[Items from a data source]
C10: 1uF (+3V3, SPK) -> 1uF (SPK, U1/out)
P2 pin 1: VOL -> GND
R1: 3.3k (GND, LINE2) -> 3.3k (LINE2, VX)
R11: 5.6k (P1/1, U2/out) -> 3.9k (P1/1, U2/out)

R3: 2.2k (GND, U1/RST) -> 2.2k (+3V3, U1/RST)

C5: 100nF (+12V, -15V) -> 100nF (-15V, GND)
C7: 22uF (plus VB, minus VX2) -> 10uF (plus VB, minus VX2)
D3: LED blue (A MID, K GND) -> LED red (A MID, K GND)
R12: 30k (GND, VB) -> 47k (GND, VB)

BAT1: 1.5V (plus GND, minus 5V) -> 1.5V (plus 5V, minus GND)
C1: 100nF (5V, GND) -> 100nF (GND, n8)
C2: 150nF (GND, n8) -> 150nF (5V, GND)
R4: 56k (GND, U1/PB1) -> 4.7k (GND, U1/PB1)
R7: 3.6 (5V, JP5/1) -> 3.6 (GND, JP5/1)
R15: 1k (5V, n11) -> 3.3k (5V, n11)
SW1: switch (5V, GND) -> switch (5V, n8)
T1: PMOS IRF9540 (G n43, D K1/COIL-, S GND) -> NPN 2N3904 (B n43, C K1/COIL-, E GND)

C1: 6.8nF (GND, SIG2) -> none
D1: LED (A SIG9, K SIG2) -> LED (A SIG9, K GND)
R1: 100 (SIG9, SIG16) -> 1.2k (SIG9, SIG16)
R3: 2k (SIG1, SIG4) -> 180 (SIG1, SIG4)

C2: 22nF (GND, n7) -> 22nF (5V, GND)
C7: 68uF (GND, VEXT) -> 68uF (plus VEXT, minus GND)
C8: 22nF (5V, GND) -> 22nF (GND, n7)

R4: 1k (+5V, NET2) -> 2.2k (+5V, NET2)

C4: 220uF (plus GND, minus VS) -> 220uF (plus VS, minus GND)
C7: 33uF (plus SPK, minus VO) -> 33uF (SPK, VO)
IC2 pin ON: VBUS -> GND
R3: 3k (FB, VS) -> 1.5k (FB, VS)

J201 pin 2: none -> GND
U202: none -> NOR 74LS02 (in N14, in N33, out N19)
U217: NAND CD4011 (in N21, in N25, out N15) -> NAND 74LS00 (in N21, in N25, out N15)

### [What is being asked]
In the entries above, locate every line with the word "none" and copy it.

### [Answer for this exercise]
C1: 6.8nF (GND, SIG2) -> none
J201 pin 2: none -> GND
U202: none -> NOR 74LS02 (in N14, in N33, out N19)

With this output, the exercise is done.